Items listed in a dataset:
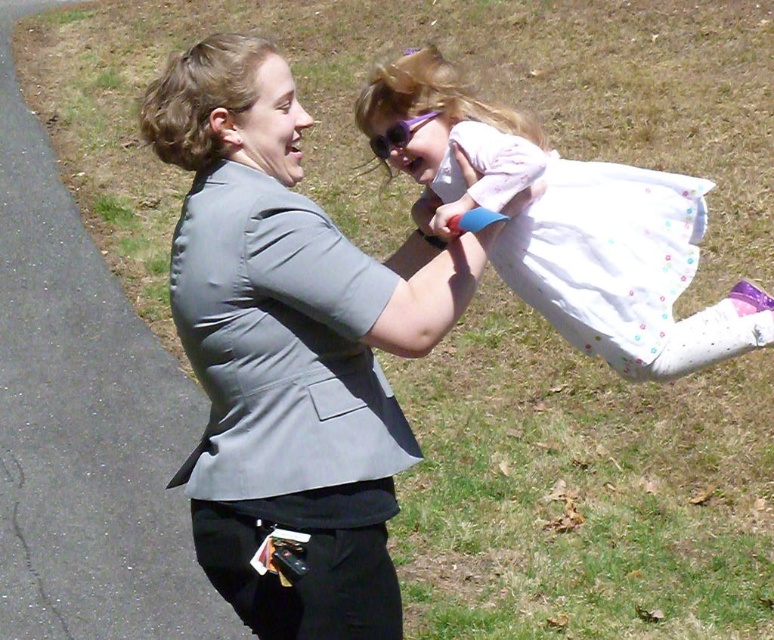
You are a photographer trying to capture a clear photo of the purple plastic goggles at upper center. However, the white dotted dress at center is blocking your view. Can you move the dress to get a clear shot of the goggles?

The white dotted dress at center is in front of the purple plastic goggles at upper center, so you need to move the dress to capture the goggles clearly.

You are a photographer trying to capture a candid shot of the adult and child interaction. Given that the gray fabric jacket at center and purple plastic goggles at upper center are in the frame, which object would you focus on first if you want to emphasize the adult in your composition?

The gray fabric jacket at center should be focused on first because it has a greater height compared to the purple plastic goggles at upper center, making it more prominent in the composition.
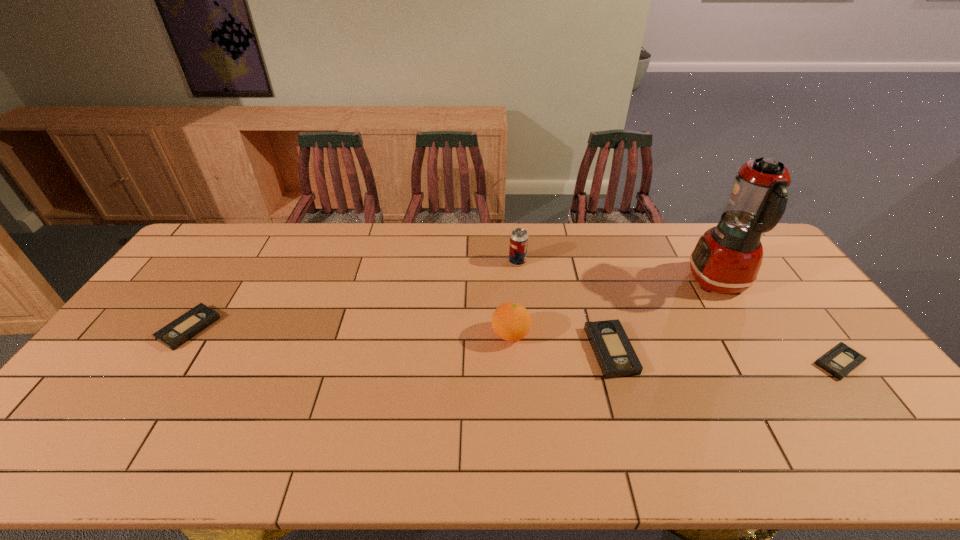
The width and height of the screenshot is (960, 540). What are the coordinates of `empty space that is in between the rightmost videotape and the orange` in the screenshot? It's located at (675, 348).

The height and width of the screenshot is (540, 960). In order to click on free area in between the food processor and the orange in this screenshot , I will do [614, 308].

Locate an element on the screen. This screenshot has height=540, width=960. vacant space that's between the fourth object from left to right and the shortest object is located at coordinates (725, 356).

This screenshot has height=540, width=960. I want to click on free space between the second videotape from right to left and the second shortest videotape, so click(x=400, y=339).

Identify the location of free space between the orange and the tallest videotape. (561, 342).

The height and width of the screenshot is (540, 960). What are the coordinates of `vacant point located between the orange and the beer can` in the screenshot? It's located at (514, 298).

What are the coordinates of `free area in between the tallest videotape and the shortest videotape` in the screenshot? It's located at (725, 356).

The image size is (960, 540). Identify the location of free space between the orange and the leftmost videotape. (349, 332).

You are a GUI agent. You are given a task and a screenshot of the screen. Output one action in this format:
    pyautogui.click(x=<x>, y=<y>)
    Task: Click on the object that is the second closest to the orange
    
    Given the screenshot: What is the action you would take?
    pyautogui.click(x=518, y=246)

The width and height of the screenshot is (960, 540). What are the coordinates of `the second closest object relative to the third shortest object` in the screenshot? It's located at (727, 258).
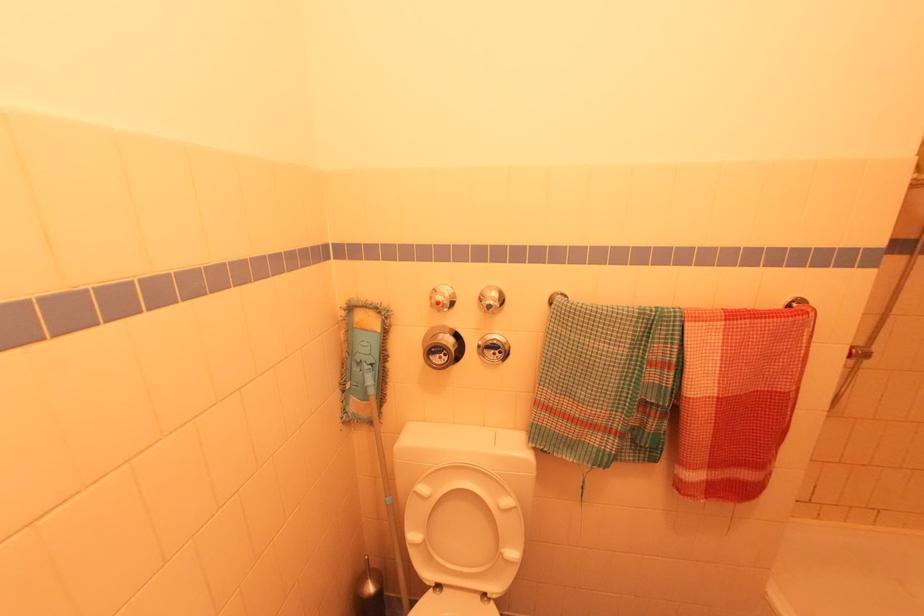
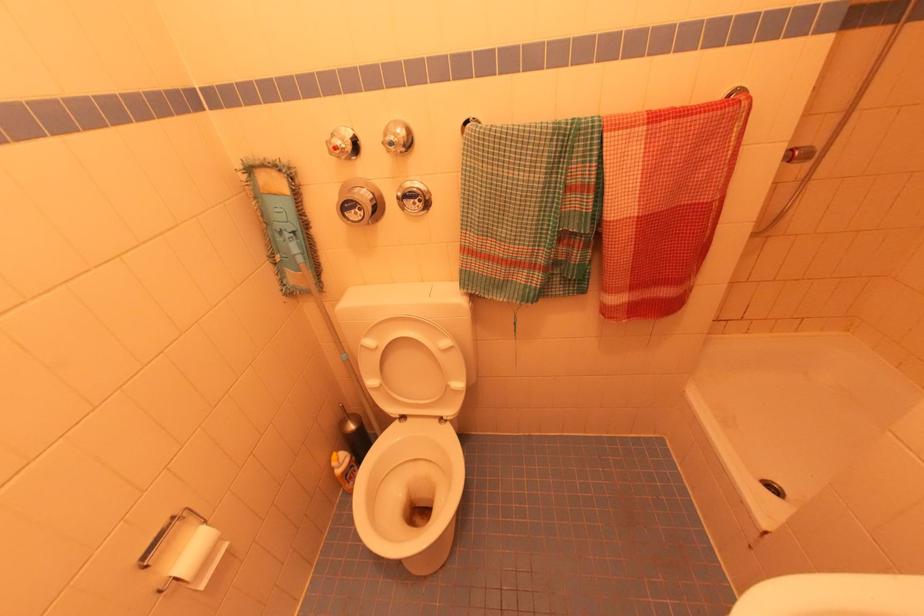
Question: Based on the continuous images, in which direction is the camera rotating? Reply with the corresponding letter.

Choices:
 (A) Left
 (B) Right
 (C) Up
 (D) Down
--
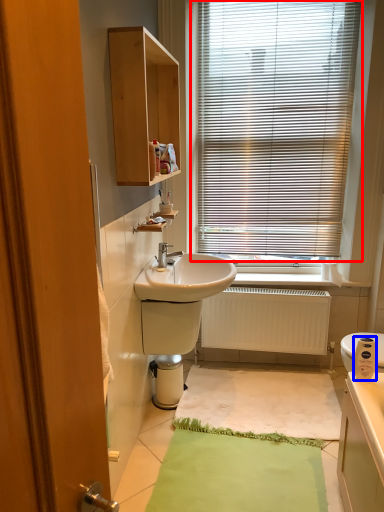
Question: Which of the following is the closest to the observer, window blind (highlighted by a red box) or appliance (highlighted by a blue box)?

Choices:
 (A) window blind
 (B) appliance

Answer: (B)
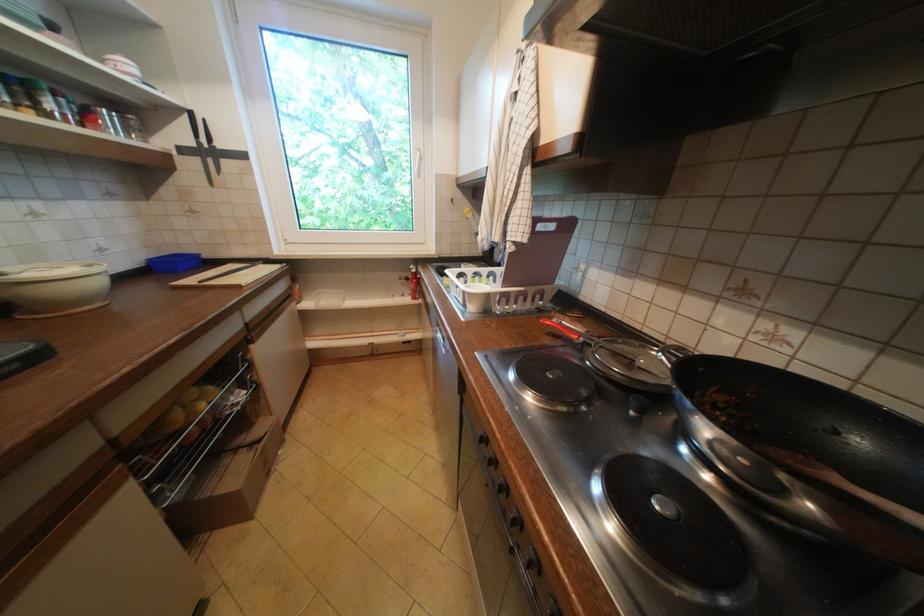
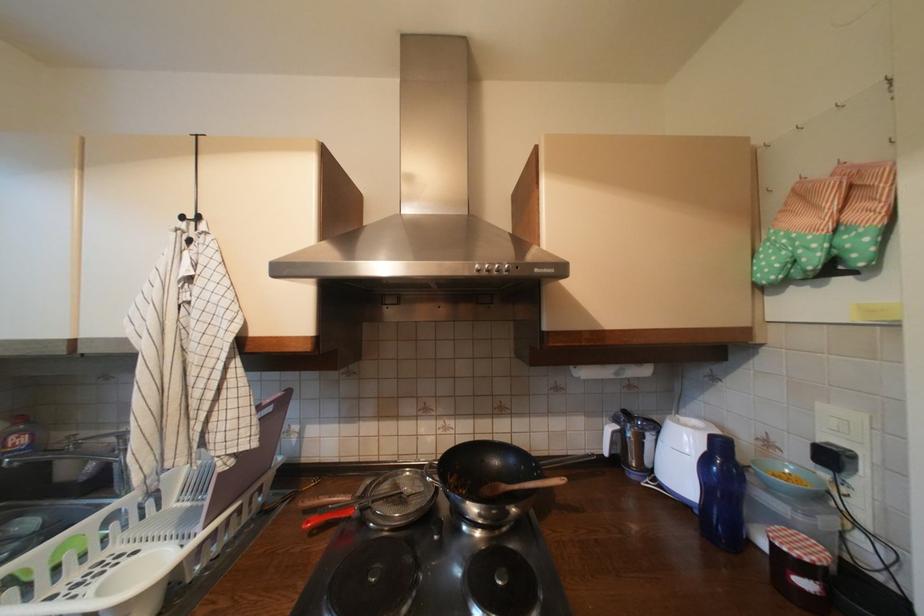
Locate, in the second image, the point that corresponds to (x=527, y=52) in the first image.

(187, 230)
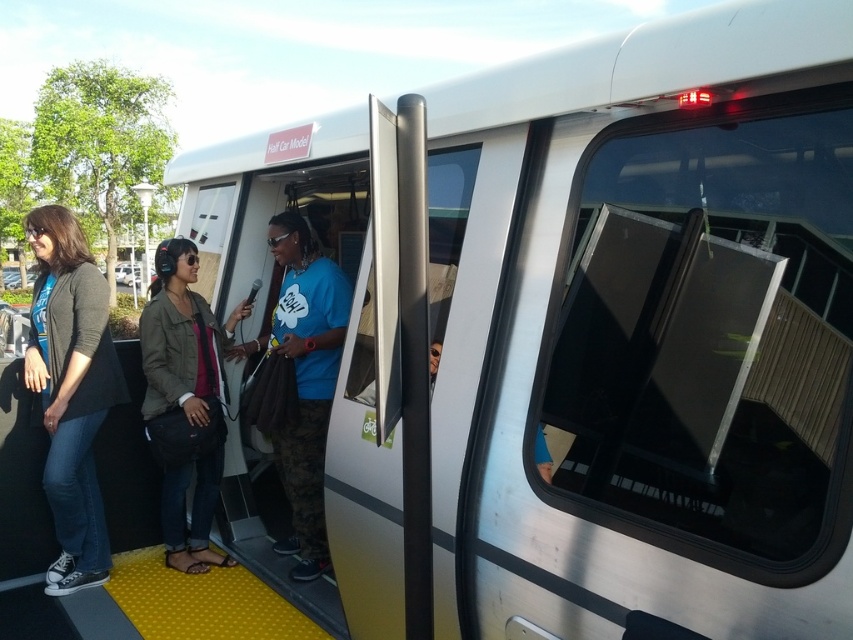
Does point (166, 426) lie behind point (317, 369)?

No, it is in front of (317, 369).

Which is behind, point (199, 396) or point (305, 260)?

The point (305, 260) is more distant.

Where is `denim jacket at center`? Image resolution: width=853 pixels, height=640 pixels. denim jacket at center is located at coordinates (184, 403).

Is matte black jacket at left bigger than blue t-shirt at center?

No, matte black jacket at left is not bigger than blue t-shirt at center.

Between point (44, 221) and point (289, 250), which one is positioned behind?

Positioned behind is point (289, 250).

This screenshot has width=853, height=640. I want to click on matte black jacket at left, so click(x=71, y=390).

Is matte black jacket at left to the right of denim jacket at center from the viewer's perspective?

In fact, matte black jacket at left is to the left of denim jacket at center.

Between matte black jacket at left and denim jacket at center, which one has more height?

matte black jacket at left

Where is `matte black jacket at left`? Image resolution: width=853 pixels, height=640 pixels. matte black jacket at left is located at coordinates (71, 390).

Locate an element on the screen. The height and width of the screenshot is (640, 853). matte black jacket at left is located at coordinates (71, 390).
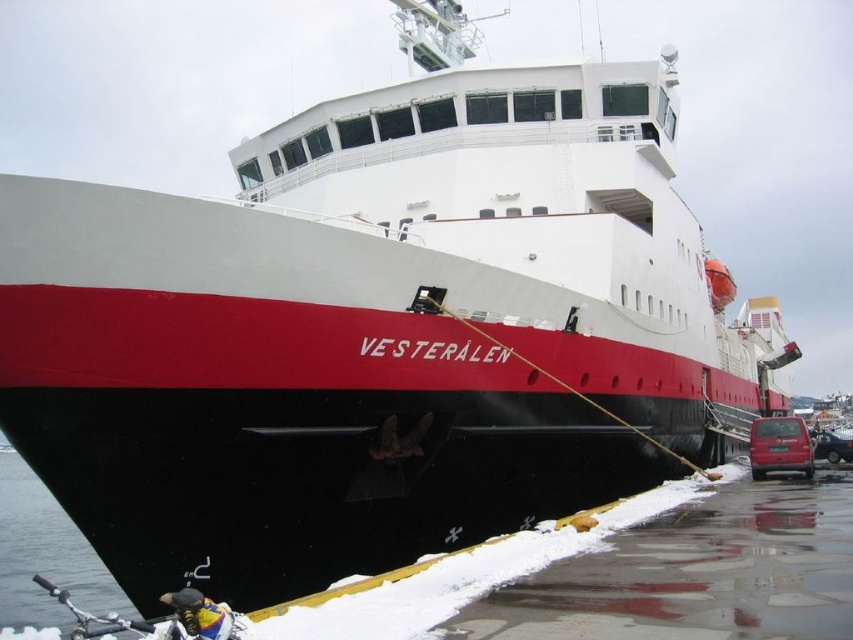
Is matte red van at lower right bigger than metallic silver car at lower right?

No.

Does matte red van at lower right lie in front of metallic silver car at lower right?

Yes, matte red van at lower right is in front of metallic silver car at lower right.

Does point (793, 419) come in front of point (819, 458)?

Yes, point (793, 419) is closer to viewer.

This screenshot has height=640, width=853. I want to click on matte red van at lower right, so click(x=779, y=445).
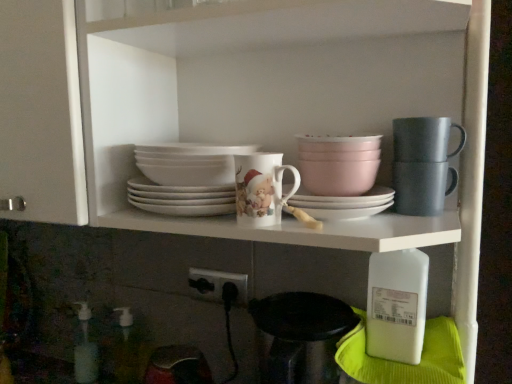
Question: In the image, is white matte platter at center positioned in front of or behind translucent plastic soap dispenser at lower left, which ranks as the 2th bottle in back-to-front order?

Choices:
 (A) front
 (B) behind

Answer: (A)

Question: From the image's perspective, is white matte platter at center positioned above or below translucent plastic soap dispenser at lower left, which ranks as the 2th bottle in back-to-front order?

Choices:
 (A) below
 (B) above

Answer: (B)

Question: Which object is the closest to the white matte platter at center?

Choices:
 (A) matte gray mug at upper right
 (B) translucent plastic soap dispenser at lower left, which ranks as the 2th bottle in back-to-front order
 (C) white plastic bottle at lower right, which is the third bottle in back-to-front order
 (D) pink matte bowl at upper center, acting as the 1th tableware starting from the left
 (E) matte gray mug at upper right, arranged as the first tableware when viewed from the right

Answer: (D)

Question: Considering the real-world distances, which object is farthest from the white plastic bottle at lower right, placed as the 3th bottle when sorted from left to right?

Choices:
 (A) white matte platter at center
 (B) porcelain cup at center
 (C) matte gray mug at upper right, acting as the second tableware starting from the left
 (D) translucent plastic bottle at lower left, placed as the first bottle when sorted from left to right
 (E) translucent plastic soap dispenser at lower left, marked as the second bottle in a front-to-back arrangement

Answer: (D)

Prompt: Reproduce word for word the lines of the data above, from the line containing "You are a photographer trying to capture a clear" through the line containing "You are a photographer trying to capture a candid", including both of those lines.

Written solution:
You are a photographer trying to capture a clear photo of the purple plastic goggles at upper center. However, the white dotted dress at center is blocking your view. Can you move the dress to get a clear shot of the goggles?

The white dotted dress at center is in front of the purple plastic goggles at upper center, so you need to move the dress to capture the goggles clearly.

You are a photographer trying to capture a candid shot of the adult and child interaction. Given that the gray fabric jacket at center and purple plastic goggles at upper center are in the frame, which object would you focus on first if you want to emphasize the adult in your composition?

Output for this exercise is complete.